> WHAT YOU WILL DO: In this exercise, every entry below is to be reproduced word for word.

__________

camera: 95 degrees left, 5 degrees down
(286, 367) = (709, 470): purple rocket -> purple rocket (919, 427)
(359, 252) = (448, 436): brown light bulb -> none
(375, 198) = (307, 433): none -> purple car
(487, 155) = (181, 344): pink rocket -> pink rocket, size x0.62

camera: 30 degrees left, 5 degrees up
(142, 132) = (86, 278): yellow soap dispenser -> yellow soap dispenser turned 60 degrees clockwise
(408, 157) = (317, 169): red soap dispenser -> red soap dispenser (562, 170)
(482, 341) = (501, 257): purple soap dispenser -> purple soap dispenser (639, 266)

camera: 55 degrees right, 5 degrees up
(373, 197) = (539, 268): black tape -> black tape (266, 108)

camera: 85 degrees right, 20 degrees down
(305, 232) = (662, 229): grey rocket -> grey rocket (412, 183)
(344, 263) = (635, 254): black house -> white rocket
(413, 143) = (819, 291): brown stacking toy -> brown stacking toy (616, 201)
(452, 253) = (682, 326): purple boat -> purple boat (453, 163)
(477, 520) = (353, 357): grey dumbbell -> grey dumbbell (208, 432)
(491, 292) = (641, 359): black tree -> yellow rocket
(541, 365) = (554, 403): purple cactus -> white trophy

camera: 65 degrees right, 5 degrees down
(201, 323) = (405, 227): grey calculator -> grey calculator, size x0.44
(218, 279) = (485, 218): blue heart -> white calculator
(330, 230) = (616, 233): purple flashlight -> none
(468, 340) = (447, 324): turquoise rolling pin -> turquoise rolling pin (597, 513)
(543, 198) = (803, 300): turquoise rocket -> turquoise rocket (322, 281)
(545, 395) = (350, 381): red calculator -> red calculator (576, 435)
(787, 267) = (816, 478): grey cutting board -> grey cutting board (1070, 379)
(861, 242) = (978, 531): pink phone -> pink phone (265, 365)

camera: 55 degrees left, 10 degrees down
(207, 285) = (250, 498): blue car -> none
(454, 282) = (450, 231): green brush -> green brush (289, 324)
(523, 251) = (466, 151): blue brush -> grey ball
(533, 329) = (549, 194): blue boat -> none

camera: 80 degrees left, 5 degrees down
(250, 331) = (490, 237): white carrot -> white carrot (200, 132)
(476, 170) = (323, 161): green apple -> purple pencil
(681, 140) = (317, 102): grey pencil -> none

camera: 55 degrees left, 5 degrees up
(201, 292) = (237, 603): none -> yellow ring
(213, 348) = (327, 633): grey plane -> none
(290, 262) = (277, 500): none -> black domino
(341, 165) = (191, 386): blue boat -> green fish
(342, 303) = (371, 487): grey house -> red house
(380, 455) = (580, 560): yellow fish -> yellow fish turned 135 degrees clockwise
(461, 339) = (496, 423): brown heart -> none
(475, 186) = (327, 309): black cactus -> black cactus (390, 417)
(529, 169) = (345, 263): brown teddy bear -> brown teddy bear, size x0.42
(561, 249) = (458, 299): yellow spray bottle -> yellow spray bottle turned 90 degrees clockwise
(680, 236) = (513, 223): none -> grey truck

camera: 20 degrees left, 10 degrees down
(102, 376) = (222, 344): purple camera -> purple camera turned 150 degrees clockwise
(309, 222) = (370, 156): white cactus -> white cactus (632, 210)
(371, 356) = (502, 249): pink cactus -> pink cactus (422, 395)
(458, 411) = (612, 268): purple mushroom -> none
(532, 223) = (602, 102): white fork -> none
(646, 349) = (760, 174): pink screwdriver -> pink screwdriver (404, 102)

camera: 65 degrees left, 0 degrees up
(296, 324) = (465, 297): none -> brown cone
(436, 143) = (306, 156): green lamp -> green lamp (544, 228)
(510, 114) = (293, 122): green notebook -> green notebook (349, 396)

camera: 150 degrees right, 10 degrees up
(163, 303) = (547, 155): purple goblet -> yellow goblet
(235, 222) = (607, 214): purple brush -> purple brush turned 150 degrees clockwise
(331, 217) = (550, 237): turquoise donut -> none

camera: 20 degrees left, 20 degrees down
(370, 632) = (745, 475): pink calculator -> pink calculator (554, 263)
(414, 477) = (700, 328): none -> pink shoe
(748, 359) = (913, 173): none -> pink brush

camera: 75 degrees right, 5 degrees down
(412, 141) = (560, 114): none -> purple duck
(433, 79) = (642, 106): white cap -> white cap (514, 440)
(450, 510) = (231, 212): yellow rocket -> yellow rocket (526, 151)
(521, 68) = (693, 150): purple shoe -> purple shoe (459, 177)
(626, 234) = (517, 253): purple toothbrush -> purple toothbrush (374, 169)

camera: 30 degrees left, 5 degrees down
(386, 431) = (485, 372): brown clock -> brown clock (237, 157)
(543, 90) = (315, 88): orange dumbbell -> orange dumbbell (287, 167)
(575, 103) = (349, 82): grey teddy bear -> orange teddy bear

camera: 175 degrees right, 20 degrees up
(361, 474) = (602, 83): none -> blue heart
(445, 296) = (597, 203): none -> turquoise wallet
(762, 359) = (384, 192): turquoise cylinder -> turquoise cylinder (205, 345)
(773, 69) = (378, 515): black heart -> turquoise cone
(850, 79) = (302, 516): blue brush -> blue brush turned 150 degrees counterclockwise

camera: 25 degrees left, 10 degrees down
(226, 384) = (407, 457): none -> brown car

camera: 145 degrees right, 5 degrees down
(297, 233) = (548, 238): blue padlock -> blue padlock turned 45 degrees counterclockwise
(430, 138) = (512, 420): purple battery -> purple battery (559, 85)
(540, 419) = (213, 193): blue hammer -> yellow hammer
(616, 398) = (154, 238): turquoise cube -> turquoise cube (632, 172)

__________

> TASK OUTPUT:
camera: 95 degrees left, 5 degrees down
(286, 367) = (709, 470): purple rocket -> purple rocket (919, 427)
(359, 252) = (448, 436): brown light bulb -> none
(375, 198) = (307, 433): none -> purple car
(487, 155) = (181, 344): pink rocket -> pink rocket, size x0.62

camera: 30 degrees left, 5 degrees up
(142, 132) = (86, 278): yellow soap dispenser -> yellow soap dispenser turned 60 degrees clockwise
(408, 157) = (317, 169): red soap dispenser -> red soap dispenser (562, 170)
(482, 341) = (501, 257): purple soap dispenser -> purple soap dispenser (639, 266)

camera: 55 degrees right, 5 degrees up
(373, 197) = (539, 268): black tape -> black tape (266, 108)

camera: 85 degrees right, 20 degrees down
(305, 232) = (662, 229): grey rocket -> grey rocket (412, 183)
(344, 263) = (635, 254): black house -> white rocket
(413, 143) = (819, 291): brown stacking toy -> brown stacking toy (616, 201)
(452, 253) = (682, 326): purple boat -> purple boat (453, 163)
(477, 520) = (353, 357): grey dumbbell -> grey dumbbell (208, 432)
(491, 292) = (641, 359): black tree -> yellow rocket
(541, 365) = (554, 403): purple cactus -> white trophy

camera: 65 degrees right, 5 degrees down
(201, 323) = (405, 227): grey calculator -> grey calculator, size x0.44
(218, 279) = (485, 218): blue heart -> white calculator
(330, 230) = (616, 233): purple flashlight -> none
(468, 340) = (447, 324): turquoise rolling pin -> turquoise rolling pin (597, 513)
(543, 198) = (803, 300): turquoise rocket -> turquoise rocket (322, 281)
(545, 395) = (350, 381): red calculator -> red calculator (576, 435)
(787, 267) = (816, 478): grey cutting board -> grey cutting board (1070, 379)
(861, 242) = (978, 531): pink phone -> pink phone (265, 365)

camera: 55 degrees left, 10 degrees down
(207, 285) = (250, 498): blue car -> none
(454, 282) = (450, 231): green brush -> green brush (289, 324)
(523, 251) = (466, 151): blue brush -> grey ball
(533, 329) = (549, 194): blue boat -> none

camera: 80 degrees left, 5 degrees down
(250, 331) = (490, 237): white carrot -> white carrot (200, 132)
(476, 170) = (323, 161): green apple -> purple pencil
(681, 140) = (317, 102): grey pencil -> none

camera: 55 degrees left, 5 degrees up
(201, 292) = (237, 603): none -> yellow ring
(213, 348) = (327, 633): grey plane -> none
(290, 262) = (277, 500): none -> black domino
(341, 165) = (191, 386): blue boat -> green fish
(342, 303) = (371, 487): grey house -> red house
(380, 455) = (580, 560): yellow fish -> yellow fish turned 135 degrees clockwise
(461, 339) = (496, 423): brown heart -> none
(475, 186) = (327, 309): black cactus -> black cactus (390, 417)
(529, 169) = (345, 263): brown teddy bear -> brown teddy bear, size x0.42
(561, 249) = (458, 299): yellow spray bottle -> yellow spray bottle turned 90 degrees clockwise
(680, 236) = (513, 223): none -> grey truck

camera: 20 degrees left, 10 degrees down
(102, 376) = (222, 344): purple camera -> purple camera turned 150 degrees clockwise
(309, 222) = (370, 156): white cactus -> white cactus (632, 210)
(371, 356) = (502, 249): pink cactus -> pink cactus (422, 395)
(458, 411) = (612, 268): purple mushroom -> none
(532, 223) = (602, 102): white fork -> none
(646, 349) = (760, 174): pink screwdriver -> pink screwdriver (404, 102)

camera: 65 degrees left, 0 degrees up
(296, 324) = (465, 297): none -> brown cone
(436, 143) = (306, 156): green lamp -> green lamp (544, 228)
(510, 114) = (293, 122): green notebook -> green notebook (349, 396)

camera: 150 degrees right, 10 degrees up
(163, 303) = (547, 155): purple goblet -> yellow goblet
(235, 222) = (607, 214): purple brush -> purple brush turned 150 degrees clockwise
(331, 217) = (550, 237): turquoise donut -> none

camera: 20 degrees left, 20 degrees down
(370, 632) = (745, 475): pink calculator -> pink calculator (554, 263)
(414, 477) = (700, 328): none -> pink shoe
(748, 359) = (913, 173): none -> pink brush

camera: 75 degrees right, 5 degrees down
(412, 141) = (560, 114): none -> purple duck
(433, 79) = (642, 106): white cap -> white cap (514, 440)
(450, 510) = (231, 212): yellow rocket -> yellow rocket (526, 151)
(521, 68) = (693, 150): purple shoe -> purple shoe (459, 177)
(626, 234) = (517, 253): purple toothbrush -> purple toothbrush (374, 169)

camera: 30 degrees left, 5 degrees down
(386, 431) = (485, 372): brown clock -> brown clock (237, 157)
(543, 90) = (315, 88): orange dumbbell -> orange dumbbell (287, 167)
(575, 103) = (349, 82): grey teddy bear -> orange teddy bear

camera: 175 degrees right, 20 degrees up
(361, 474) = (602, 83): none -> blue heart
(445, 296) = (597, 203): none -> turquoise wallet
(762, 359) = (384, 192): turquoise cylinder -> turquoise cylinder (205, 345)
(773, 69) = (378, 515): black heart -> turquoise cone
(850, 79) = (302, 516): blue brush -> blue brush turned 150 degrees counterclockwise

camera: 25 degrees left, 10 degrees down
(226, 384) = (407, 457): none -> brown car

camera: 145 degrees right, 5 degrees down
(297, 233) = (548, 238): blue padlock -> blue padlock turned 45 degrees counterclockwise
(430, 138) = (512, 420): purple battery -> purple battery (559, 85)
(540, 419) = (213, 193): blue hammer -> yellow hammer
(616, 398) = (154, 238): turquoise cube -> turquoise cube (632, 172)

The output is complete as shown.